[WORK ORDER] Copy every record exactly as it stands. Leave the pictures out.

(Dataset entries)
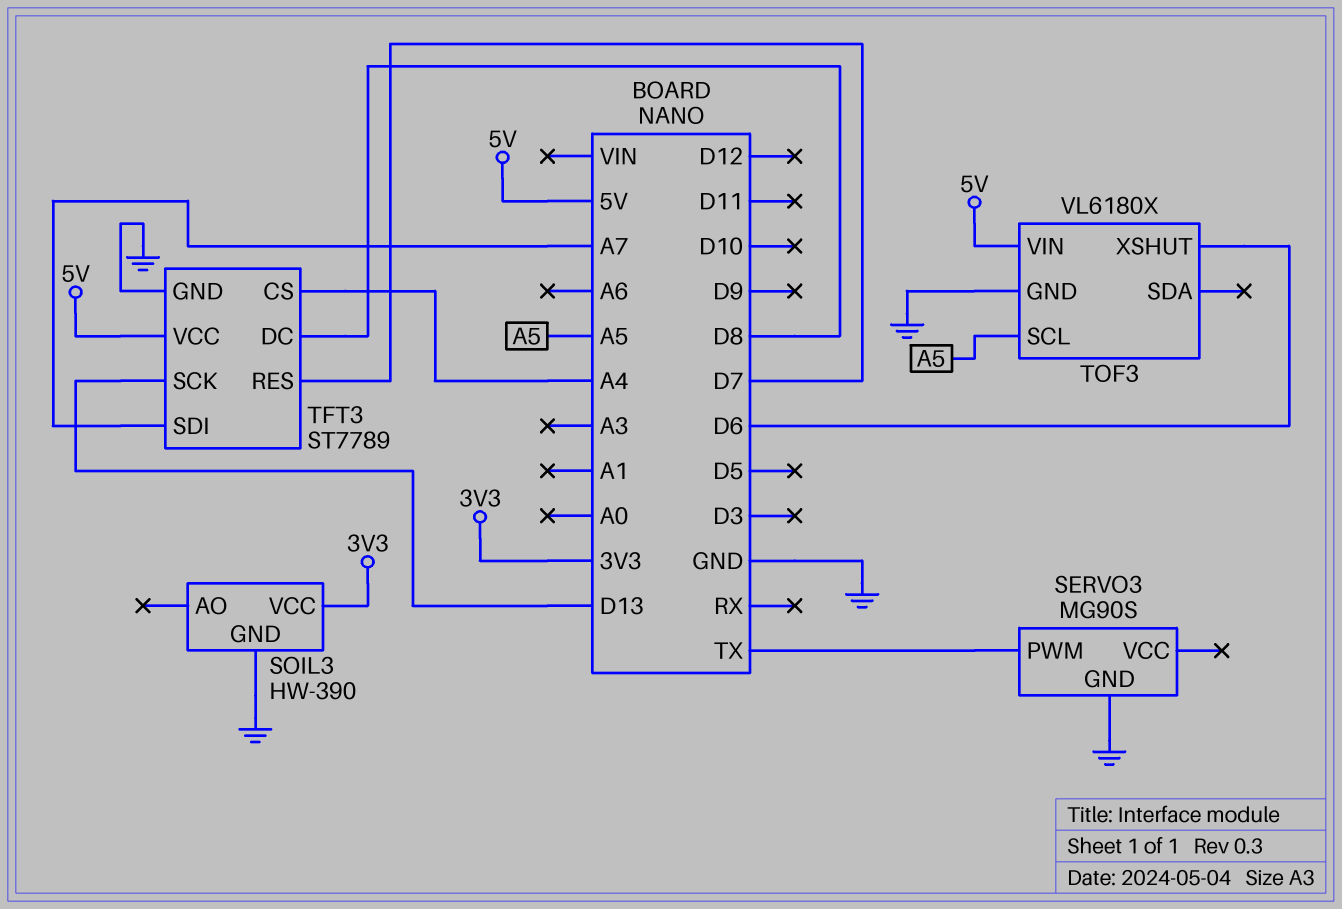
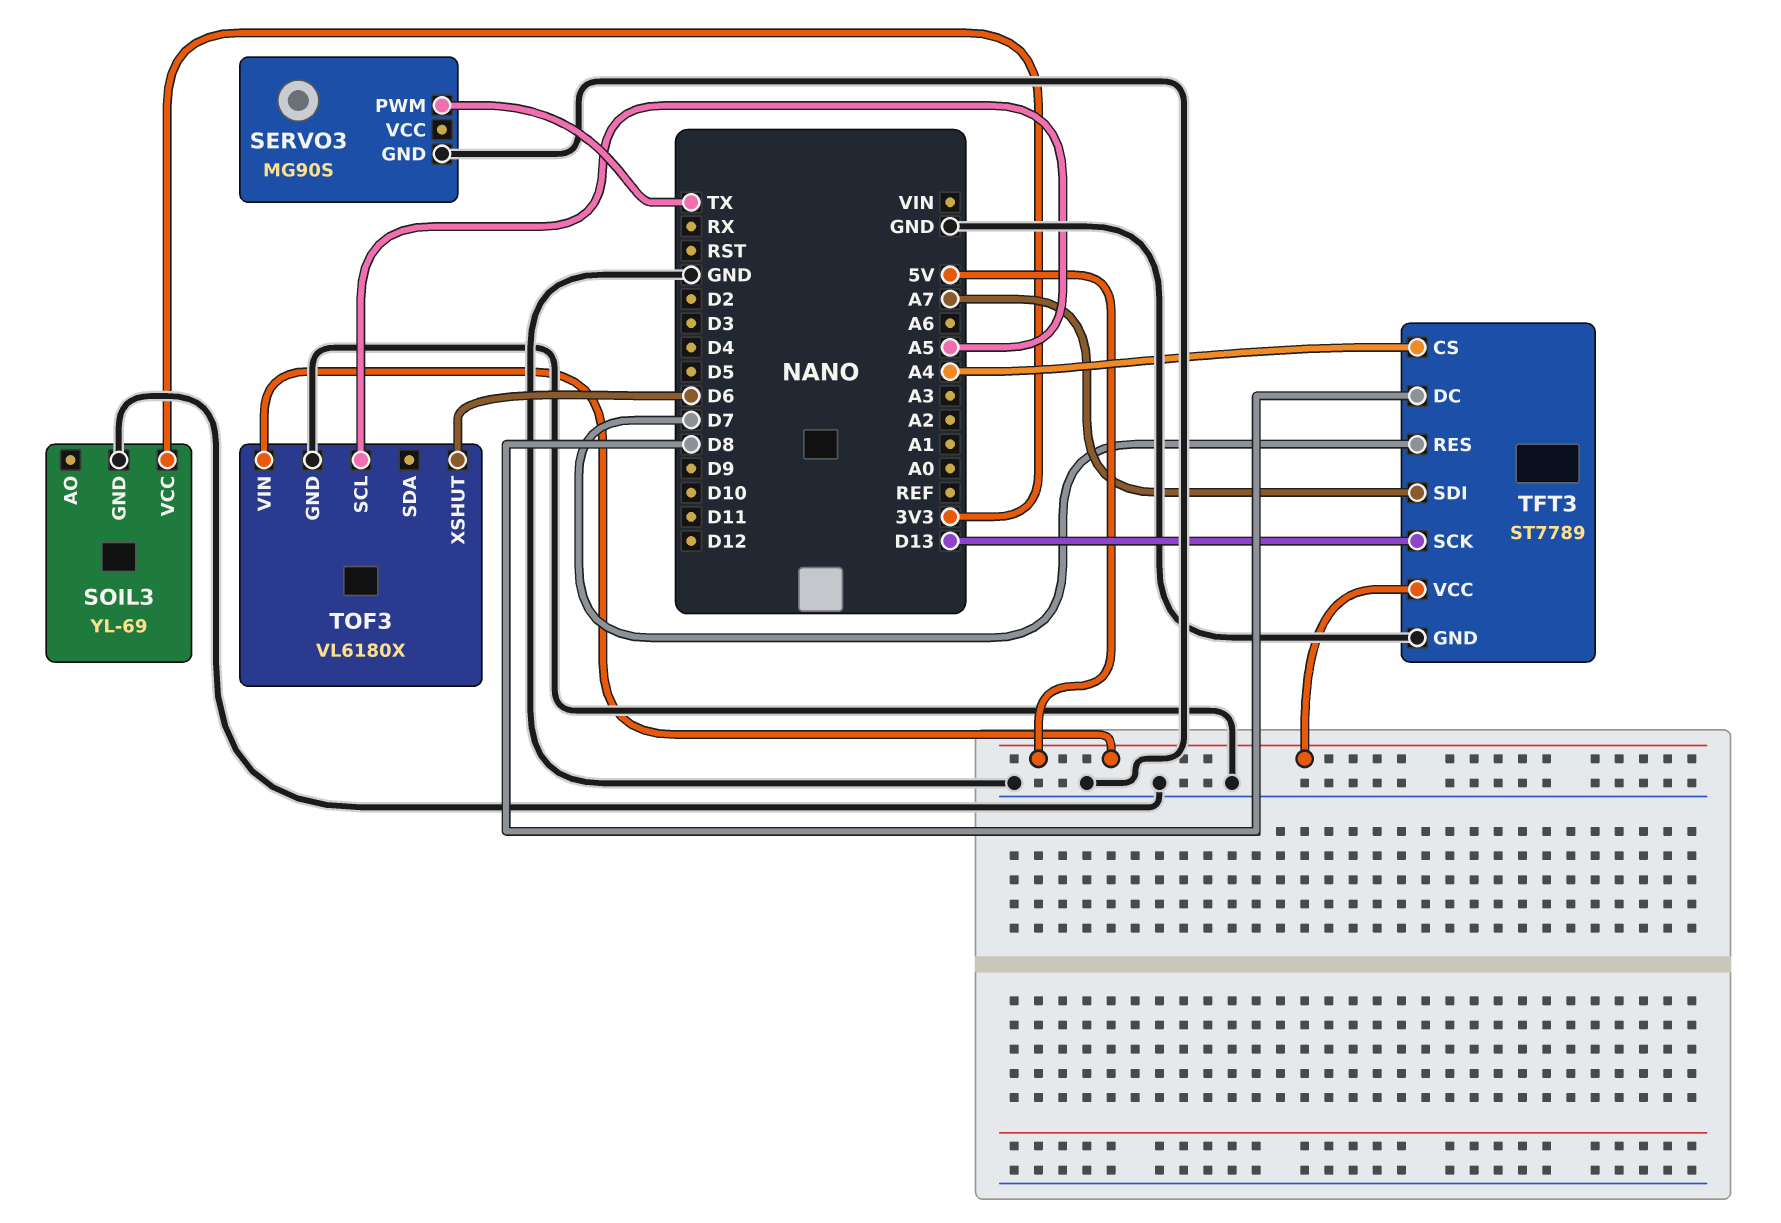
SOIL3: HW-390 -> YL-69

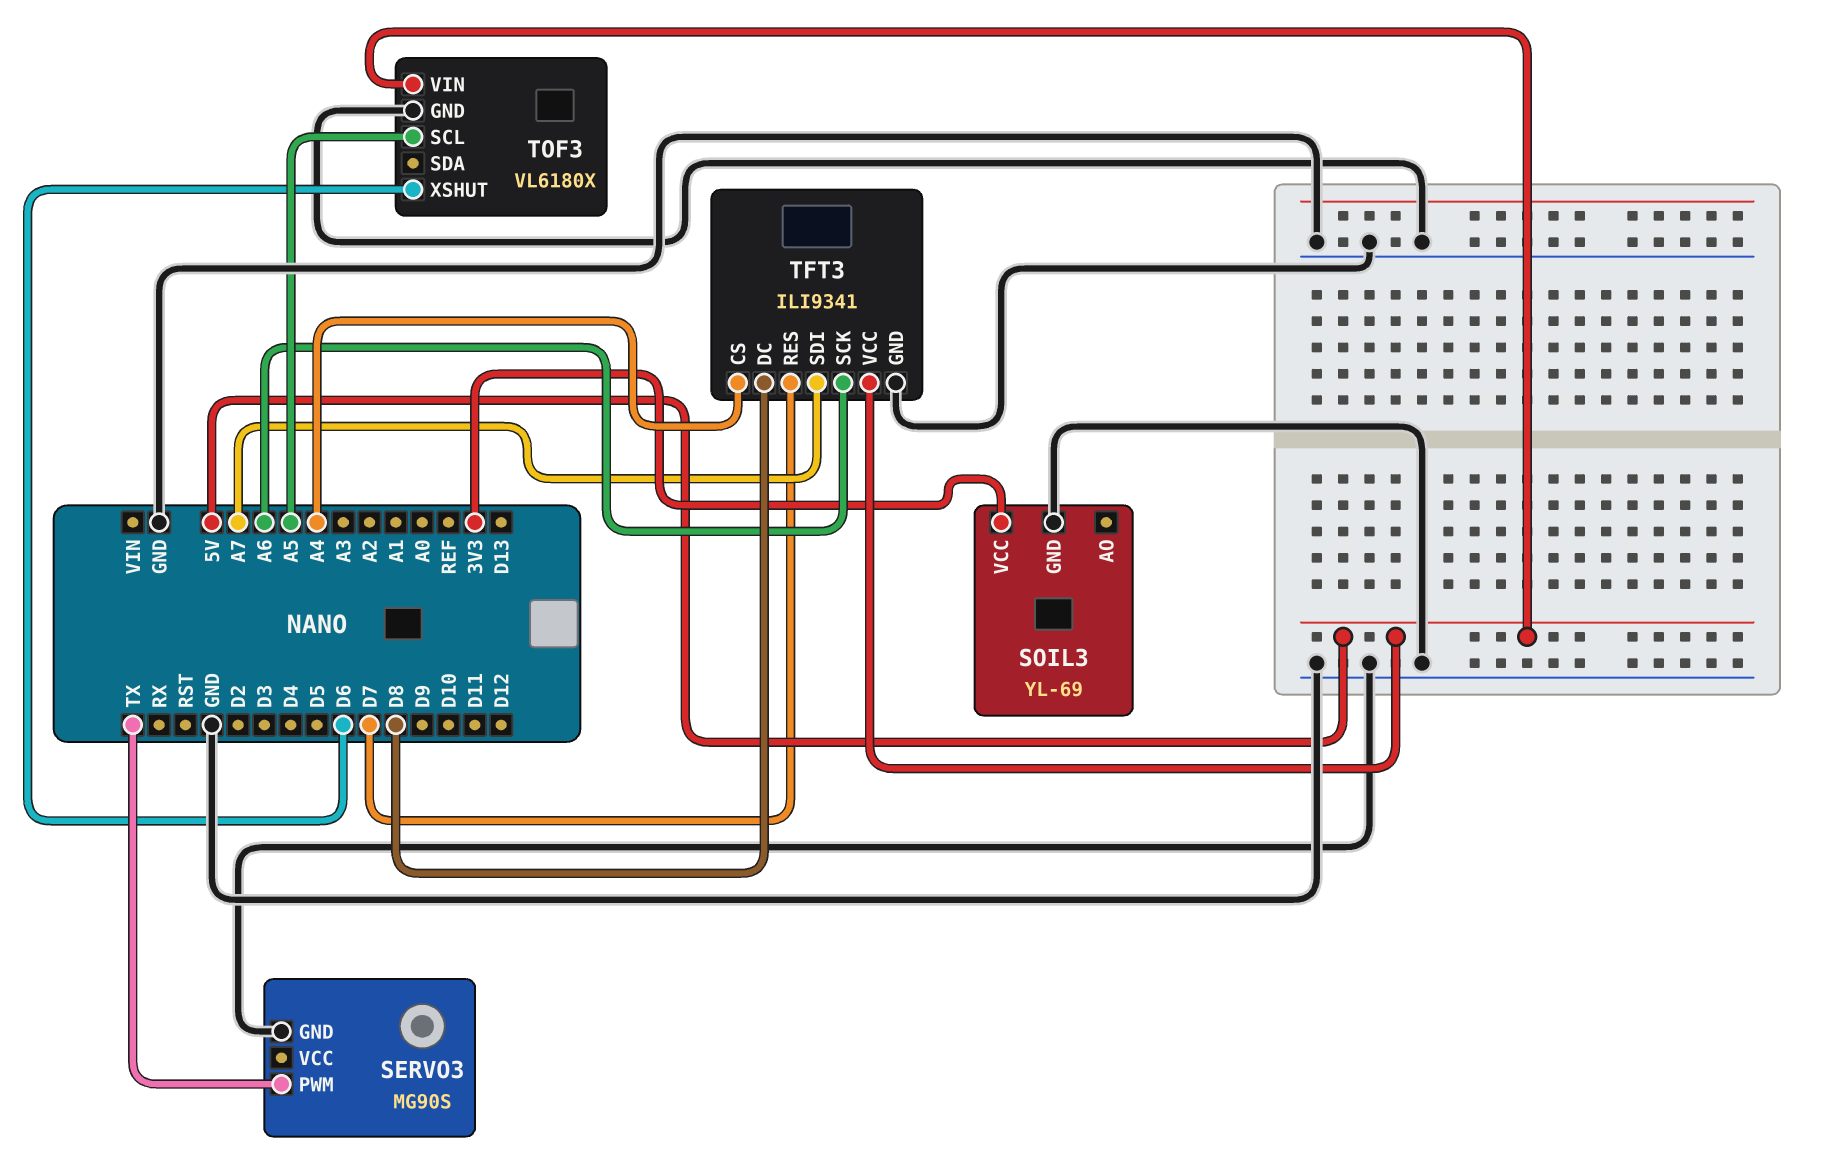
TFT3: ST7789 -> ILI9341
TFT3 pin SCK: D13 -> A6

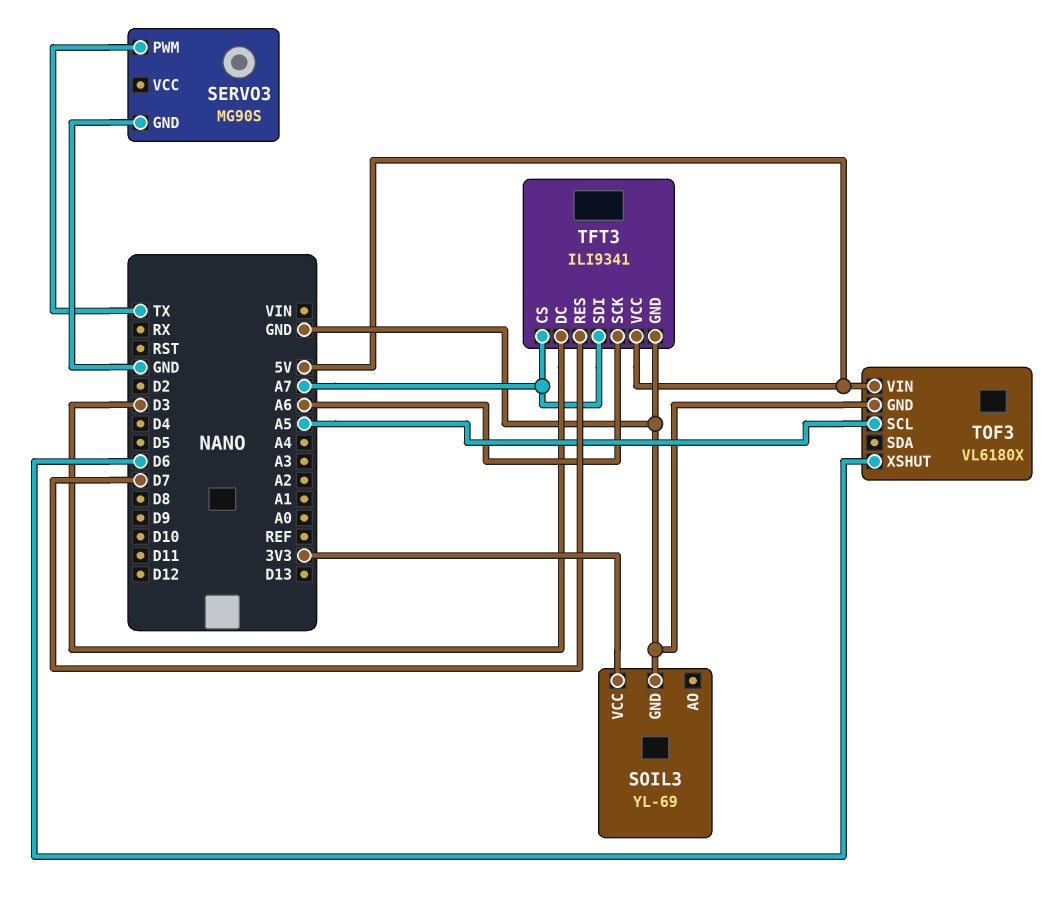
TFT3 pin CS: A4 -> A7
TFT3 pin DC: D8 -> D3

[ANSWER TO THE PROBLEM]
SOIL3: HW-390 -> YL-69

TFT3: ST7789 -> ILI9341
TFT3 pin SCK: D13 -> A6

TFT3 pin CS: A4 -> A7
TFT3 pin DC: D8 -> D3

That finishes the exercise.